◆ Exercise brief
Can you change every "Choices" to "Options" in the data below, leave all else the same, and omit the pictures from your answer?

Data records
=======

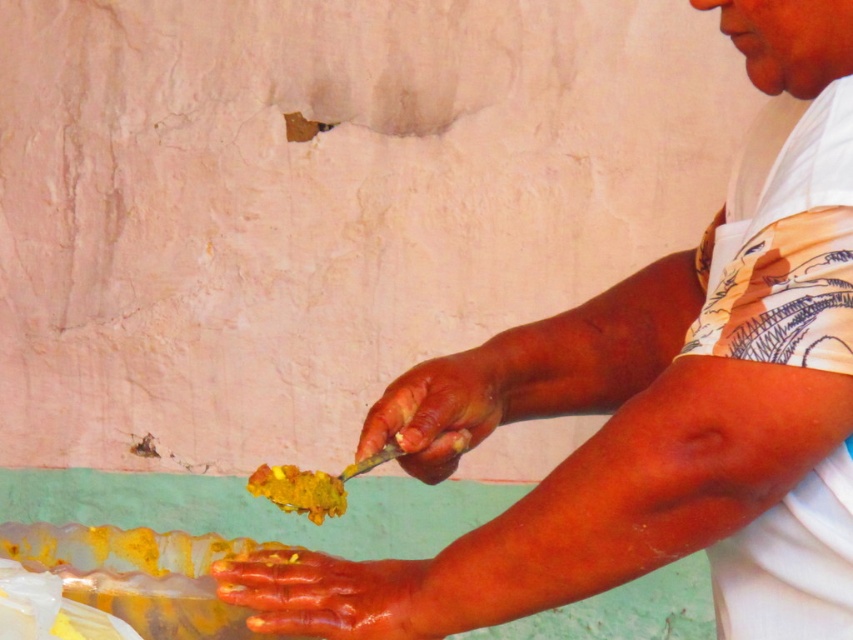
Does orange painted skin at lower center appear under yellowish matte paintbrush at center?

Correct, orange painted skin at lower center is located below yellowish matte paintbrush at center.

Can you confirm if orange painted skin at lower center is positioned to the left of yellowish matte paintbrush at center?

Yes, orange painted skin at lower center is to the left of yellowish matte paintbrush at center.

Locate an element on the screen. The image size is (853, 640). orange painted skin at lower center is located at coordinates point(325,595).

The width and height of the screenshot is (853, 640). Identify the location of orange painted skin at lower center. (325, 595).

What do you see at coordinates (444, 410) in the screenshot? I see `yellowish matte paintbrush at center` at bounding box center [444, 410].

How distant is yellowish matte paintbrush at center from yellow matte food at center?

yellowish matte paintbrush at center is 3.21 inches away from yellow matte food at center.

Where is `yellowish matte paintbrush at center`? yellowish matte paintbrush at center is located at coordinates (444, 410).

Is orange painted skin at lower center wider than yellow matte food at center?

Yes.

Between orange painted skin at lower center and yellow matte food at center, which one has less height?

yellow matte food at center

Between point (222, 579) and point (326, 502), which one is positioned in front?

Point (222, 579)

Locate an element on the screen. orange painted skin at lower center is located at coordinates (325, 595).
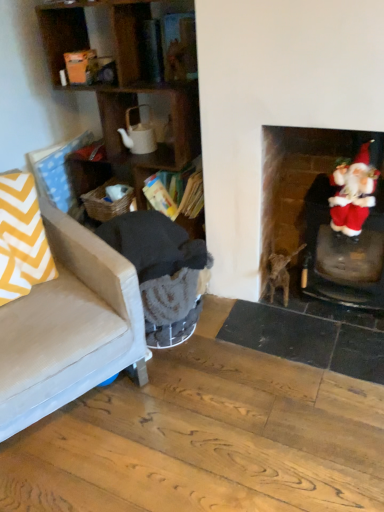
Question: Is velvet santa at right a part of beige fabric couch at left?

Choices:
 (A) no
 (B) yes

Answer: (A)

Question: Is beige fabric couch at left positioned with its back to velvet santa at right?

Choices:
 (A) yes
 (B) no

Answer: (B)

Question: Considering the relative positions of beige fabric couch at left and velvet santa at right in the image provided, is beige fabric couch at left to the left of velvet santa at right from the viewer's perspective?

Choices:
 (A) yes
 (B) no

Answer: (A)

Question: Is beige fabric couch at left to the right of velvet santa at right from the viewer's perspective?

Choices:
 (A) no
 (B) yes

Answer: (A)

Question: Would you say beige fabric couch at left is a long distance from velvet santa at right?

Choices:
 (A) no
 (B) yes

Answer: (A)

Question: Is the position of beige fabric couch at left less distant than that of velvet santa at right?

Choices:
 (A) yes
 (B) no

Answer: (A)

Question: From the image's perspective, would you say woven brown laundry basket at lower left is shown under wooden shelves at left?

Choices:
 (A) no
 (B) yes

Answer: (B)

Question: From the image's perspective, is woven brown laundry basket at lower left on top of wooden shelves at left?

Choices:
 (A) yes
 (B) no

Answer: (B)

Question: Is woven brown laundry basket at lower left positioned far away from wooden shelves at left?

Choices:
 (A) yes
 (B) no

Answer: (B)

Question: Is wooden shelves at left completely or partially inside woven brown laundry basket at lower left?

Choices:
 (A) no
 (B) yes

Answer: (A)

Question: Is woven brown laundry basket at lower left at the left side of wooden shelves at left?

Choices:
 (A) yes
 (B) no

Answer: (A)

Question: Does woven brown laundry basket at lower left come behind wooden shelves at left?

Choices:
 (A) yes
 (B) no

Answer: (A)

Question: From the image's perspective, is dark gray fabric rocking chair at left located above wooden bookshelf at center?

Choices:
 (A) no
 (B) yes

Answer: (A)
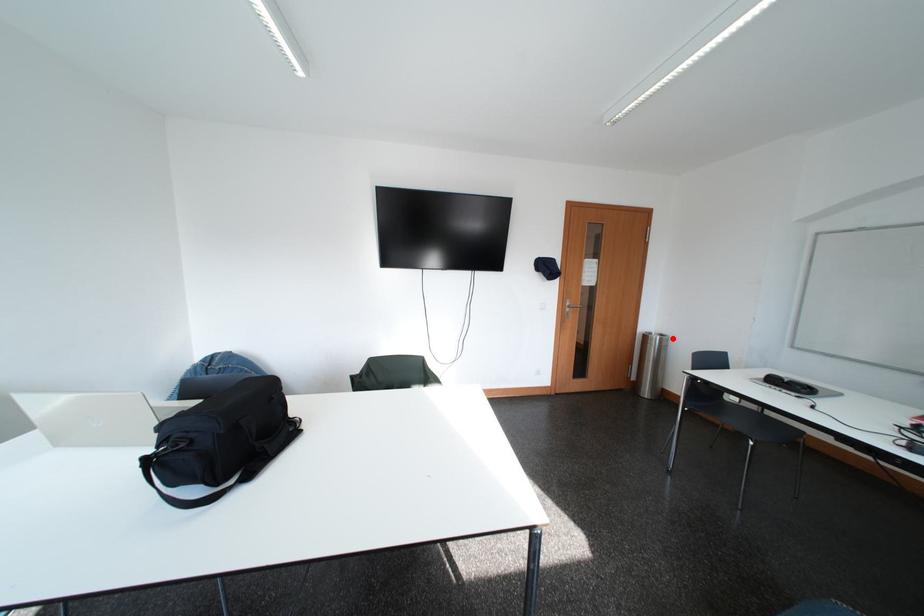
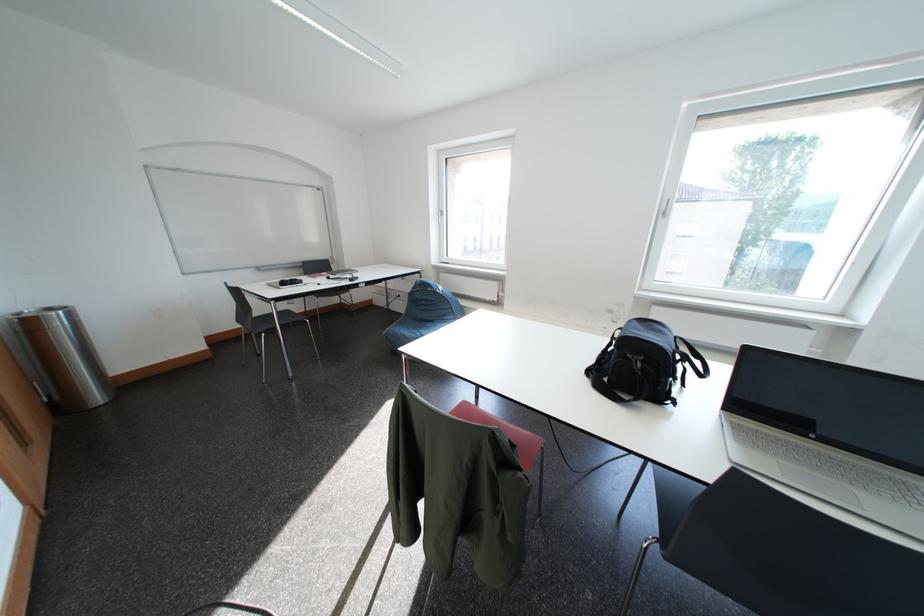
Question: I am providing you with two images of the same scene from different viewpoints. A red point is shown in image1. For the corresponding object point in image2, is it positioned nearer or farther from the camera?

Choices:
 (A) Nearer
 (B) Farther

Answer: (B)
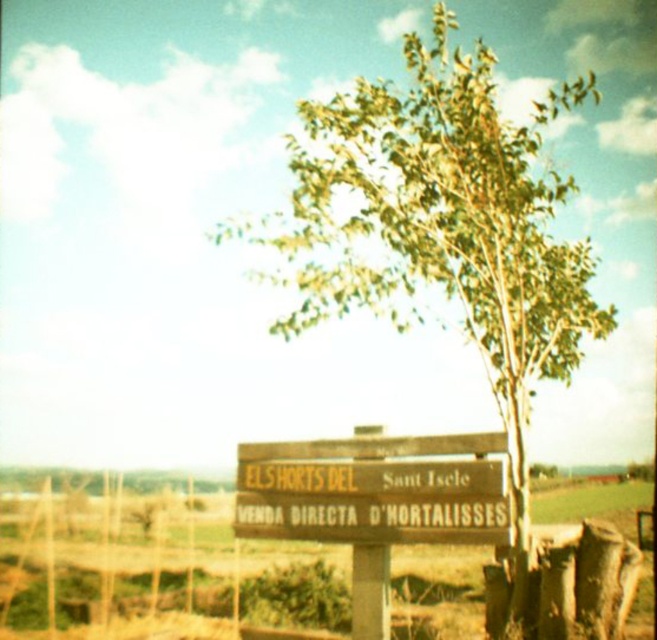
Which is below, green leafy tree at center or brown wooden signpost at center?

Positioned lower is brown wooden signpost at center.

Is point (430, 132) more distant than point (254, 598)?

No.

This screenshot has width=657, height=640. In order to click on green leafy tree at center in this screenshot , I will do `click(442, 227)`.

Is brown wooden signpost at center shorter than wooden sign at center?

Incorrect, brown wooden signpost at center's height does not fall short of wooden sign at center's.

Is point (95, 582) in front of point (382, 444)?

No, (95, 582) is behind (382, 444).

Is point (464, 564) farther from camera compared to point (323, 477)?

That is True.

Identify the location of brown wooden signpost at center. (112, 568).

How far apart are green leafy tree at center and wooden sign at center?

green leafy tree at center is 41.57 feet away from wooden sign at center.

Does green leafy tree at center have a greater width compared to wooden sign at center?

Yes, green leafy tree at center is wider than wooden sign at center.

Is point (489, 182) closer to viewer compared to point (336, 513)?

No, it is behind (336, 513).

Find the location of a particular element. green leafy tree at center is located at coordinates (442, 227).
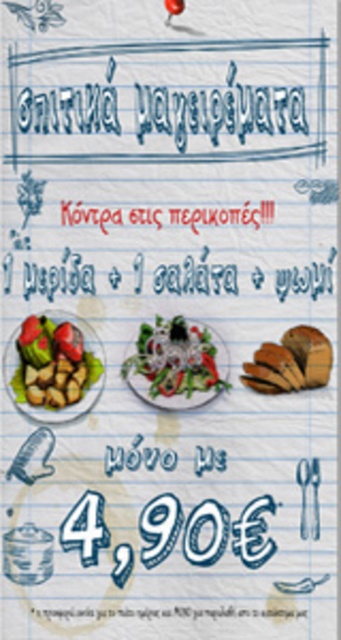
Question: In this image, where is white paper text at center located relative to golden brown bread at center right?

Choices:
 (A) above
 (B) below

Answer: (A)

Question: In this image, where is brown matte/rough potatoes at left located relative to green leafy salad at center?

Choices:
 (A) left
 (B) right

Answer: (A)

Question: Which of the following is the closest to the observer?

Choices:
 (A) (x=82, y=266)
 (B) (x=51, y=349)
 (C) (x=158, y=364)

Answer: (B)

Question: Which is nearer to the white paper text at center?

Choices:
 (A) brown matte/rough potatoes at left
 (B) red matte tomato at center
 (C) green leafy salad at center
 (D) golden brown bread at center right

Answer: (C)

Question: Which of the following is the farthest from the observer?

Choices:
 (A) (47, 273)
 (B) (168, 16)
 (C) (173, 340)

Answer: (C)

Question: Is the position of white paper text at center less distant than that of brown matte/rough potatoes at left?

Choices:
 (A) no
 (B) yes

Answer: (A)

=======

◆ Answer to this problem
Does orange painted skin at lower center appear under yellowish matte paintbrush at center?

Correct, orange painted skin at lower center is located below yellowish matte paintbrush at center.

Can you confirm if orange painted skin at lower center is positioned to the left of yellowish matte paintbrush at center?

Yes, orange painted skin at lower center is to the left of yellowish matte paintbrush at center.

Locate an element on the screen. The image size is (853, 640). orange painted skin at lower center is located at coordinates point(325,595).

The width and height of the screenshot is (853, 640). Identify the location of orange painted skin at lower center. (325, 595).

What do you see at coordinates (444, 410) in the screenshot? I see `yellowish matte paintbrush at center` at bounding box center [444, 410].

How distant is yellowish matte paintbrush at center from yellow matte food at center?

yellowish matte paintbrush at center is 3.21 inches away from yellow matte food at center.

Where is `yellowish matte paintbrush at center`? yellowish matte paintbrush at center is located at coordinates (444, 410).

Is orange painted skin at lower center wider than yellow matte food at center?

Yes.

Between orange painted skin at lower center and yellow matte food at center, which one has less height?

yellow matte food at center

Between point (222, 579) and point (326, 502), which one is positioned in front?

Point (222, 579)

Locate an element on the screen. orange painted skin at lower center is located at coordinates (325, 595).
Question: Is velvet santa at right a part of beige fabric couch at left?

Options:
 (A) no
 (B) yes

Answer: (A)

Question: Is beige fabric couch at left positioned with its back to velvet santa at right?

Options:
 (A) yes
 (B) no

Answer: (B)

Question: Considering the relative positions of beige fabric couch at left and velvet santa at right in the image provided, is beige fabric couch at left to the left of velvet santa at right from the viewer's perspective?

Options:
 (A) yes
 (B) no

Answer: (A)

Question: Is beige fabric couch at left to the right of velvet santa at right from the viewer's perspective?

Options:
 (A) no
 (B) yes

Answer: (A)

Question: Would you say beige fabric couch at left is a long distance from velvet santa at right?

Options:
 (A) no
 (B) yes

Answer: (A)

Question: Is the position of beige fabric couch at left less distant than that of velvet santa at right?

Options:
 (A) yes
 (B) no

Answer: (A)

Question: From the image's perspective, would you say woven brown laundry basket at lower left is shown under wooden shelves at left?

Options:
 (A) no
 (B) yes

Answer: (B)

Question: From the image's perspective, is woven brown laundry basket at lower left on top of wooden shelves at left?

Options:
 (A) yes
 (B) no

Answer: (B)

Question: Is woven brown laundry basket at lower left positioned far away from wooden shelves at left?

Options:
 (A) yes
 (B) no

Answer: (B)

Question: Is wooden shelves at left completely or partially inside woven brown laundry basket at lower left?

Options:
 (A) no
 (B) yes

Answer: (A)

Question: Is woven brown laundry basket at lower left at the left side of wooden shelves at left?

Options:
 (A) yes
 (B) no

Answer: (A)

Question: Does woven brown laundry basket at lower left come behind wooden shelves at left?

Options:
 (A) yes
 (B) no

Answer: (A)

Question: From the image's perspective, is dark gray fabric rocking chair at left located above wooden bookshelf at center?

Options:
 (A) no
 (B) yes

Answer: (A)
Question: I am providing you with two images of the same scene from different viewpoints. A red point is shown in image1. For the corresponding object point in image2, is it positioned nearer or farther from the camera?

Options:
 (A) Nearer
 (B) Farther

Answer: (B)
Which is below, green leafy tree at center or brown wooden signpost at center?

Positioned lower is brown wooden signpost at center.

Is point (430, 132) more distant than point (254, 598)?

No.

This screenshot has width=657, height=640. In order to click on green leafy tree at center in this screenshot , I will do `click(442, 227)`.

Is brown wooden signpost at center shorter than wooden sign at center?

Incorrect, brown wooden signpost at center's height does not fall short of wooden sign at center's.

Is point (95, 582) in front of point (382, 444)?

No, (95, 582) is behind (382, 444).

Is point (464, 564) farther from camera compared to point (323, 477)?

That is True.

Identify the location of brown wooden signpost at center. (112, 568).

How far apart are green leafy tree at center and wooden sign at center?

green leafy tree at center is 41.57 feet away from wooden sign at center.

Does green leafy tree at center have a greater width compared to wooden sign at center?

Yes, green leafy tree at center is wider than wooden sign at center.

Is point (489, 182) closer to viewer compared to point (336, 513)?

No, it is behind (336, 513).

Find the location of a particular element. green leafy tree at center is located at coordinates (442, 227).
Question: In this image, where is white paper text at center located relative to golden brown bread at center right?

Options:
 (A) above
 (B) below

Answer: (A)

Question: In this image, where is brown matte/rough potatoes at left located relative to green leafy salad at center?

Options:
 (A) left
 (B) right

Answer: (A)

Question: Which of the following is the closest to the observer?

Options:
 (A) (x=82, y=266)
 (B) (x=51, y=349)
 (C) (x=158, y=364)

Answer: (B)

Question: Which is nearer to the white paper text at center?

Options:
 (A) brown matte/rough potatoes at left
 (B) red matte tomato at center
 (C) green leafy salad at center
 (D) golden brown bread at center right

Answer: (C)

Question: Which of the following is the farthest from the observer?

Options:
 (A) (47, 273)
 (B) (168, 16)
 (C) (173, 340)

Answer: (C)

Question: Is the position of white paper text at center less distant than that of brown matte/rough potatoes at left?

Options:
 (A) no
 (B) yes

Answer: (A)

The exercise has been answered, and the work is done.